[Set exercise] Give the lines from the beginning of the rows through the line containing "No, it is behind (759, 449)." as a Markdown table with the columns Index and Line Text, numbering each line and omitting blank lines. Leave out the pictures.

[Material]
** Begin **
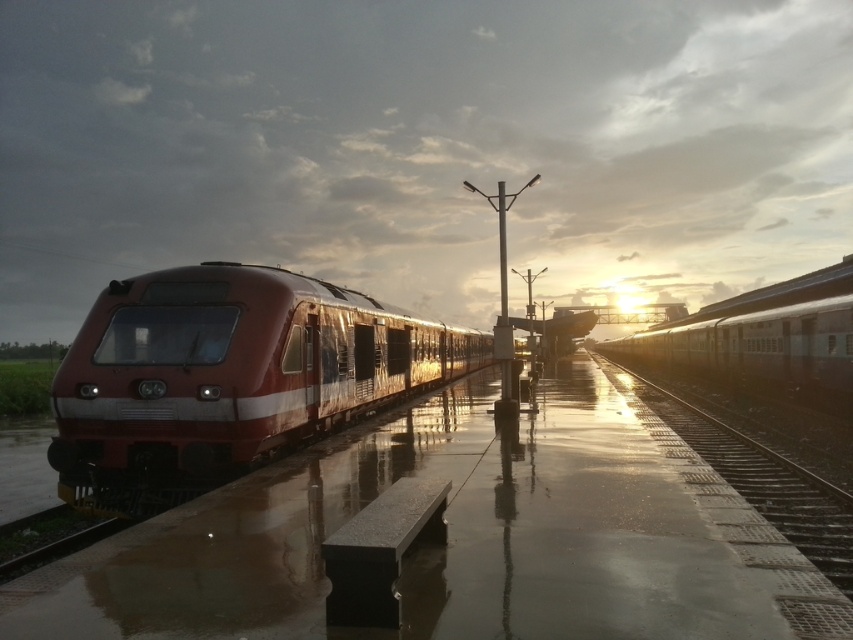
Which is below, silver metallic train at upper right or metallic train track at right?

Positioned lower is metallic train track at right.

Between point (759, 365) and point (701, 422), which one is positioned in front?

Point (701, 422)

Is point (746, 358) less distant than point (759, 449)?

No, it is behind (759, 449).

Where is `silver metallic train at upper right`? silver metallic train at upper right is located at coordinates (764, 337).

Who is lower down, metallic red train at left or silver metallic train at upper right?

Positioned lower is metallic red train at left.

Identify the location of metallic red train at left. (460, 538).

This screenshot has width=853, height=640. Identify the location of metallic red train at left. (460, 538).

Is shiny red train at left shorter than metallic train track at right?

Incorrect, shiny red train at left's height does not fall short of metallic train track at right's.

I want to click on shiny red train at left, so click(x=228, y=378).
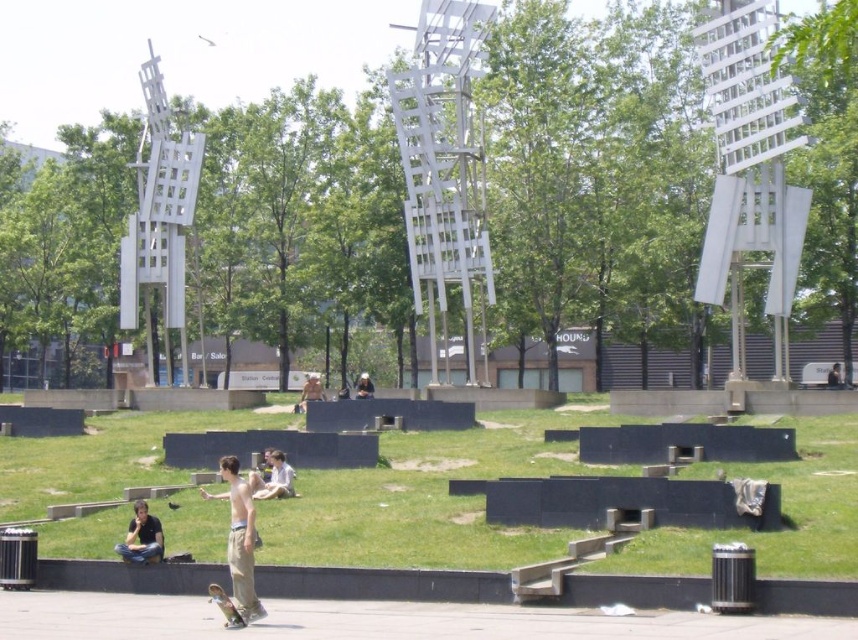
Can you confirm if matte black shirt at lower left is thinner than tan fabric jacket at center?

Indeed, matte black shirt at lower left has a lesser width compared to tan fabric jacket at center.

Is matte black shirt at lower left wider than tan fabric jacket at center?

No.

Is point (153, 525) positioned after point (306, 378)?

No, (153, 525) is closer to viewer.

Where is `matte black shirt at lower left`? The height and width of the screenshot is (640, 858). matte black shirt at lower left is located at coordinates (142, 538).

Can you confirm if wooden skateboard at lower left is thinner than dark hair person at center?

Incorrect, wooden skateboard at lower left's width is not less than dark hair person at center's.

Does wooden skateboard at lower left have a smaller size compared to dark hair person at center?

Actually, wooden skateboard at lower left might be larger than dark hair person at center.

This screenshot has height=640, width=858. Identify the location of wooden skateboard at lower left. (237, 548).

Which is more to the left, wooden skateboard at lower left or tan fabric jacket at center?

Positioned to the left is tan fabric jacket at center.

Locate an element on the screen. This screenshot has height=640, width=858. wooden skateboard at lower left is located at coordinates (237, 548).

Between point (243, 621) and point (313, 392), which one is positioned in front?

Point (243, 621)

Locate an element on the screen. wooden skateboard at lower left is located at coordinates [x=237, y=548].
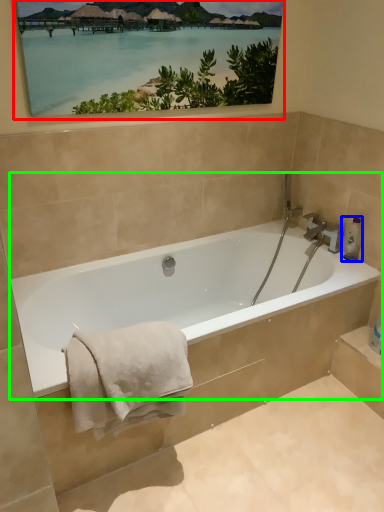
Question: Which object is positioned closest to picture frame (highlighted by a red box)? Select from toiletry (highlighted by a blue box) and bathtub (highlighted by a green box).

Choices:
 (A) toiletry
 (B) bathtub

Answer: (B)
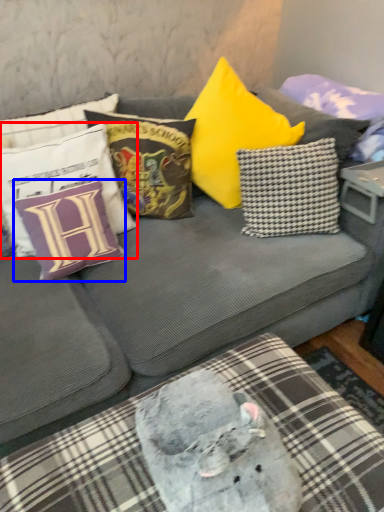
Question: Which object appears closest to the camera in this image, pillow (highlighted by a red box) or pillow (highlighted by a blue box)?

Choices:
 (A) pillow
 (B) pillow

Answer: (A)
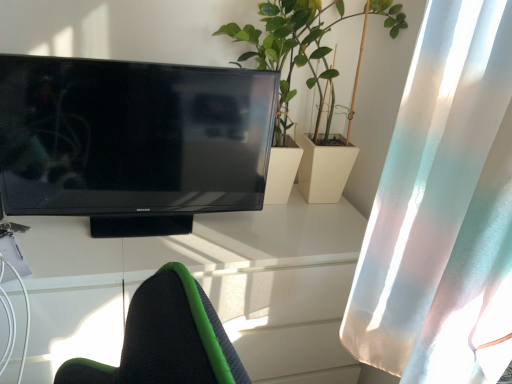
Locate an element on the screen. vacant space underneath matte black television at left (from a real-world perspective) is located at coordinates (153, 217).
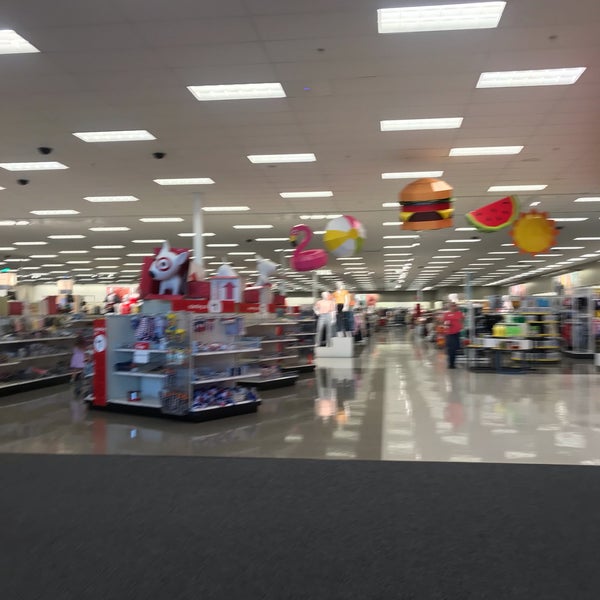
Identify the location of light. The height and width of the screenshot is (600, 600). (399, 446).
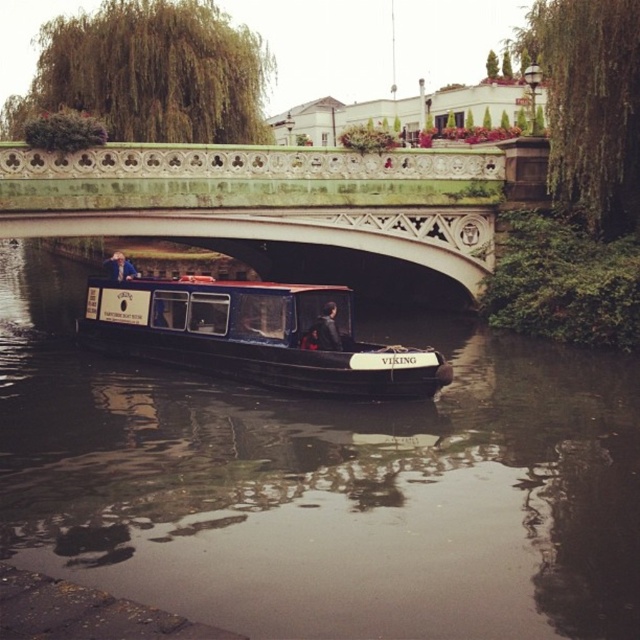
Question: Which point appears closest to the camera in this image?

Choices:
 (A) click(308, 554)
 (B) click(260, 312)
 (C) click(38, 161)

Answer: (A)

Question: Among these points, which one is farthest from the camera?

Choices:
 (A) (301, 188)
 (B) (186, 326)

Answer: (A)

Question: Can you confirm if dark brown water at center is positioned to the right of green stone bridge at upper center?

Choices:
 (A) no
 (B) yes

Answer: (B)

Question: Can you confirm if dark brown water at center is thinner than green stone bridge at upper center?

Choices:
 (A) no
 (B) yes

Answer: (A)

Question: Which point is farther from the camera taking this photo?

Choices:
 (A) (205, 342)
 (B) (442, 426)

Answer: (A)

Question: Is dark brown water at center thinner than green stone bridge at upper center?

Choices:
 (A) no
 (B) yes

Answer: (A)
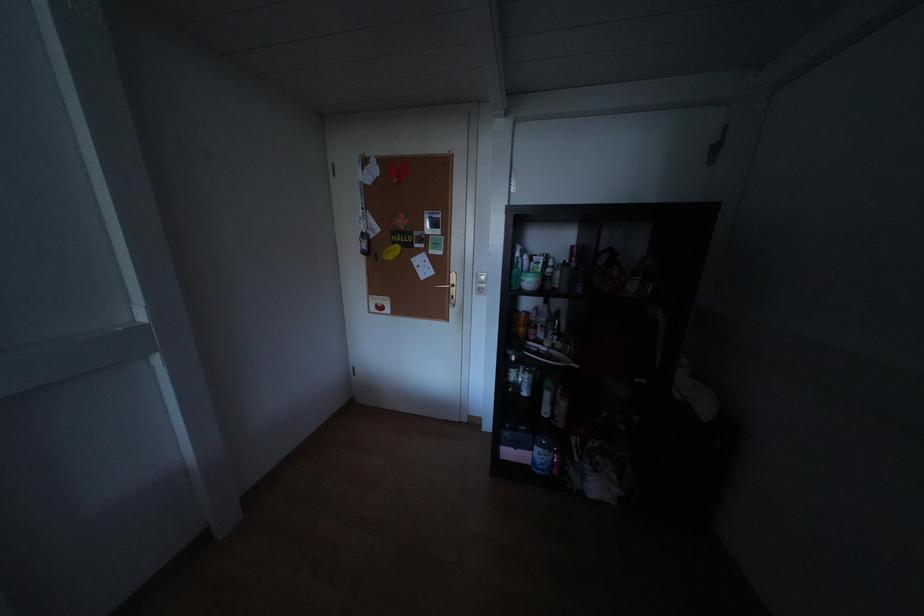
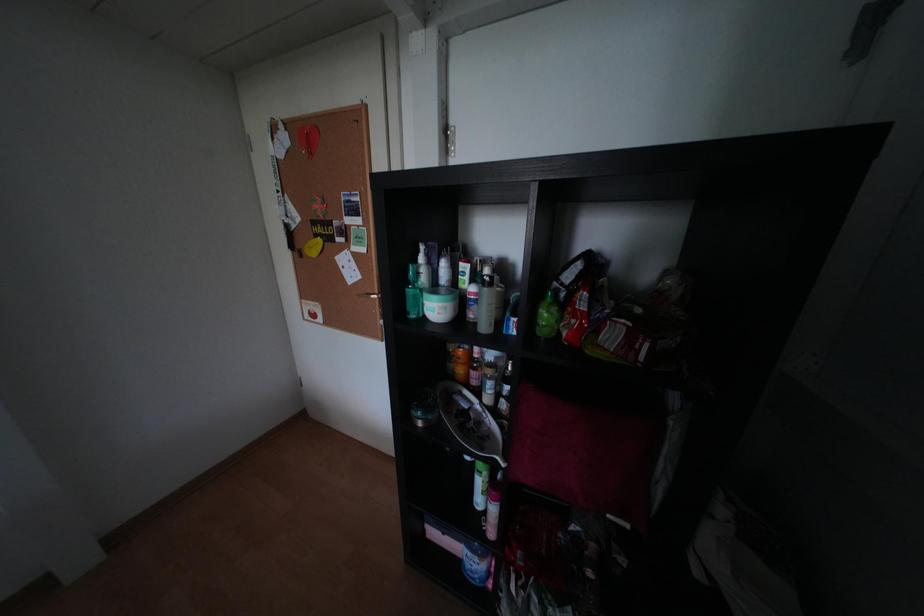
Question: How did the camera likely rotate?

Choices:
 (A) Left
 (B) Right
 (C) Up
 (D) Down

Answer: (A)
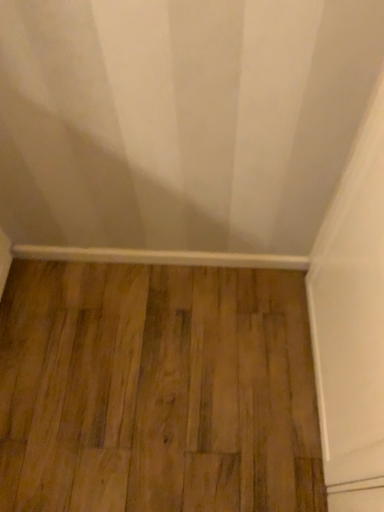
You are a GUI agent. You are given a task and a screenshot of the screen. Output one action in this format:
    pyautogui.click(x=<x>, y=<y>)
    Task: Click on the free space to the left of white smooth baseboard at bottom
    The width and height of the screenshot is (384, 512).
    Given the screenshot: What is the action you would take?
    pyautogui.click(x=72, y=302)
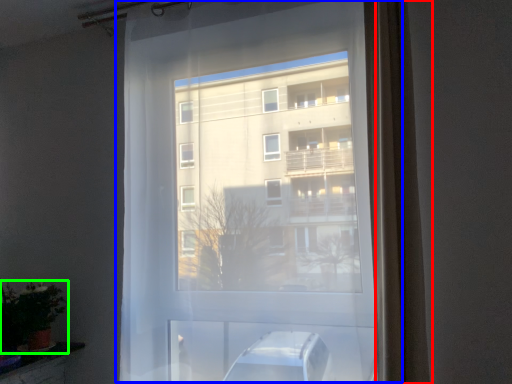
Question: Which object is the farthest from curtain (highlighted by a red box)? Choose among these: window (highlighted by a blue box) or houseplant (highlighted by a green box).

Choices:
 (A) window
 (B) houseplant

Answer: (B)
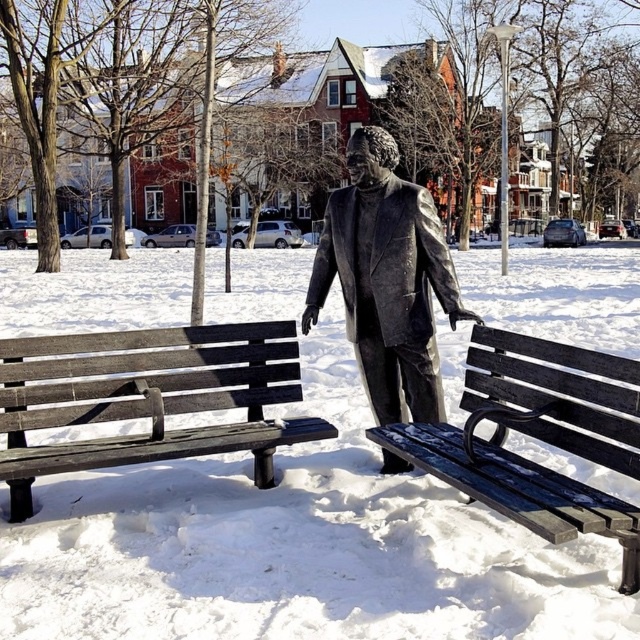
Question: Does white matte snow at center have a larger size compared to wooden bench at left?

Choices:
 (A) yes
 (B) no

Answer: (A)

Question: Which object is farther from the camera taking this photo?

Choices:
 (A) dark wood bench at center
 (B) white matte snow at center

Answer: (B)

Question: Which object is farther from the camera taking this photo?

Choices:
 (A) dark wood bench at center
 (B) wooden bench at left

Answer: (B)

Question: Which object is the closest to the white matte snow at center?

Choices:
 (A) dark wood bench at center
 (B) bronze statue at center

Answer: (A)

Question: Is dark wood bench at center thinner than bronze statue at center?

Choices:
 (A) yes
 (B) no

Answer: (B)

Question: Is white matte snow at center to the left of dark wood bench at center from the viewer's perspective?

Choices:
 (A) no
 (B) yes

Answer: (A)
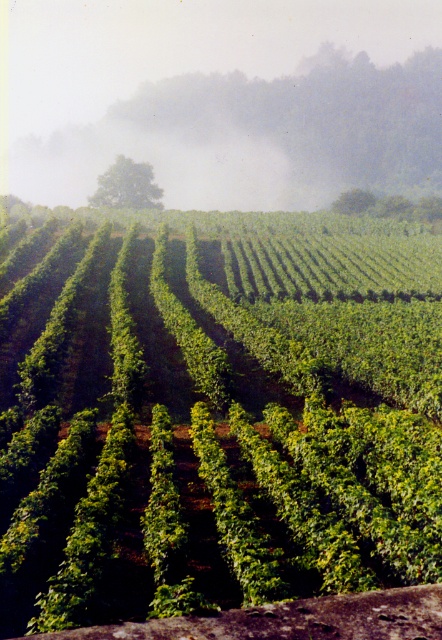
You are a photographer planning to capture the green leafy vines at center and the foggy mist at upper center in a single shot. Based on their positions, which object will appear larger in your photo?

The green leafy vines at center will appear larger in the photo because they are closer to the viewer than the foggy mist at upper center.

You are a photographer planning to capture the entire vineyard in one shot. Given the green leafy vines at center and the foggy mist at upper center, which object would appear smaller in the final photograph?

The green leafy vines at center would appear smaller in the final photograph because they have a smaller size compared to the foggy mist at upper center.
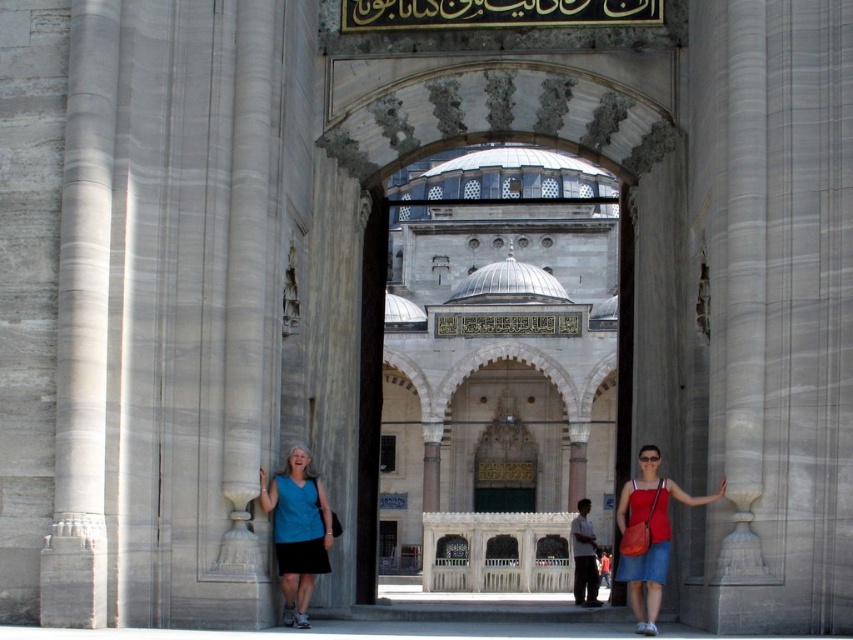
Question: Which of the following is the closest to the observer?

Choices:
 (A) (309, 497)
 (B) (595, 593)
 (C) (653, 454)

Answer: (C)

Question: Can you confirm if blue fabric dress at lower left is wider than red fabric bag at right?

Choices:
 (A) yes
 (B) no

Answer: (B)

Question: Which of the following is the farthest from the observer?

Choices:
 (A) red fabric bag at right
 (B) matte blue shirt at center
 (C) blue fabric dress at lower left
 (D) white marble arch at center

Answer: (B)

Question: Which point is farther to the camera?

Choices:
 (A) red fabric bag at right
 (B) matte blue shirt at center

Answer: (B)

Question: Does blue fabric dress at lower left appear on the right side of red fabric bag at right?

Choices:
 (A) no
 (B) yes

Answer: (A)

Question: Does white marble arch at center come behind blue fabric dress at lower left?

Choices:
 (A) no
 (B) yes

Answer: (B)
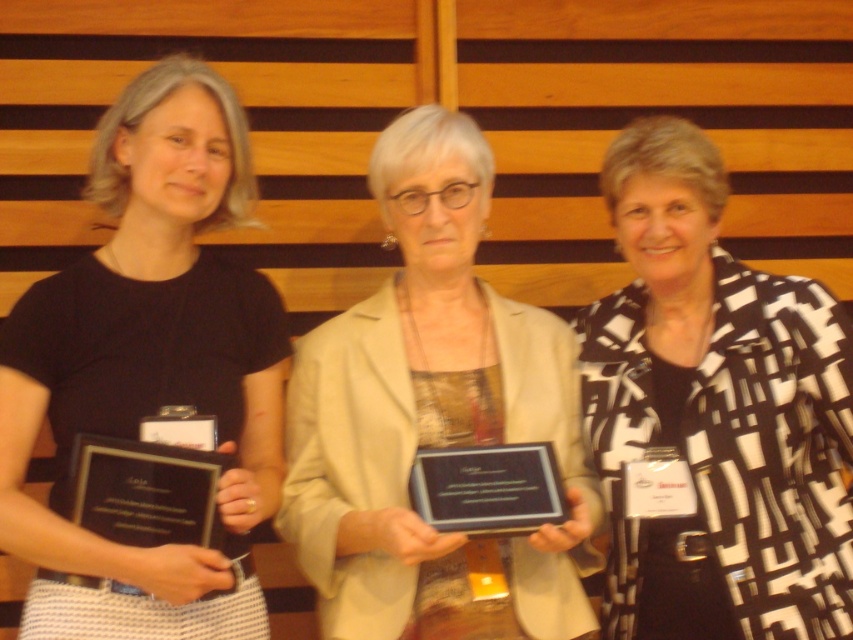
You are a photographer who needs to adjust the lighting to ensure both the black and white patterned blazer at center and the black glossy plaque at left are clearly visible. Which object should you focus the light on first to avoid shadows obscuring their details?

The black and white patterned blazer at center is above the black glossy plaque at left, so you should focus the light on the black and white patterned blazer at center first to prevent its shadow from covering the plaque below.

You are an event planner arranging a photo shoot. You need to position a 1.2 meter tall stand for the black glossy plaque at left so it is visible behind the black and white patterned blazer at center. Is the stand tall enough?

The black and white patterned blazer at center is taller than the black glossy plaque at left. Therefore, the 1.2 meter stand may not be sufficient because the blazer is taller than the plaque, potentially obscuring it.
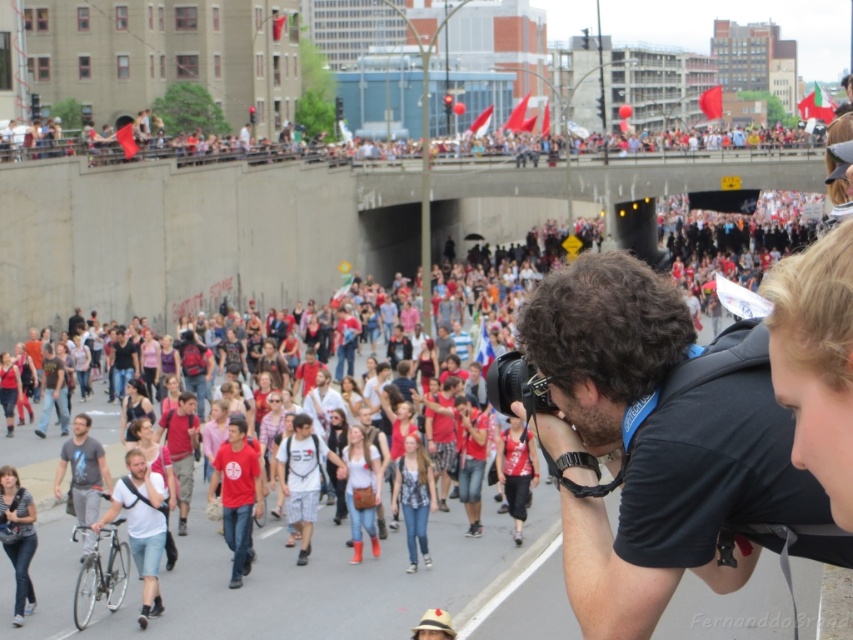
Does black fabric camera at center have a greater height compared to matte red shirts at upper center?

No.

Who is shorter, black fabric camera at center or matte red shirts at upper center?

black fabric camera at center

Find the location of `black fabric camera at center`. black fabric camera at center is located at coordinates (654, 444).

Does matte red shirts at upper center appear under gray cotton t-shirt at center?

No, matte red shirts at upper center is not below gray cotton t-shirt at center.

You are a GUI agent. You are given a task and a screenshot of the screen. Output one action in this format:
    pyautogui.click(x=<x>, y=<y>)
    Task: Click on the matte red shirts at upper center
    The height and width of the screenshot is (640, 853).
    Given the screenshot: What is the action you would take?
    pyautogui.click(x=236, y=150)

Between black fabric camera at center and gray cotton t-shirt at center, which one appears on the left side from the viewer's perspective?

From the viewer's perspective, gray cotton t-shirt at center appears more on the left side.

Who is taller, black fabric camera at center or gray cotton t-shirt at center?

Standing taller between the two is black fabric camera at center.

Which is in front, point (757, 486) or point (80, 476)?

Positioned in front is point (757, 486).

This screenshot has width=853, height=640. In order to click on black fabric camera at center in this screenshot , I will do `click(654, 444)`.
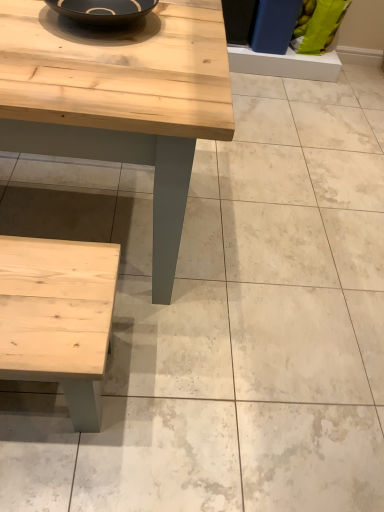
** End **
[Reply to the exercise]
| Index | Line Text |
|---|---|
| 1 | Which is below, silver metallic train at upper right or metallic train track at right? |
| 2 | Positioned lower is metallic train track at right. |
| 3 | Between point (759, 365) and point (701, 422), which one is positioned in front? |
| 4 | Point (701, 422) |
| 5 | Is point (746, 358) less distant than point (759, 449)? |
| 6 | No, it is behind (759, 449). |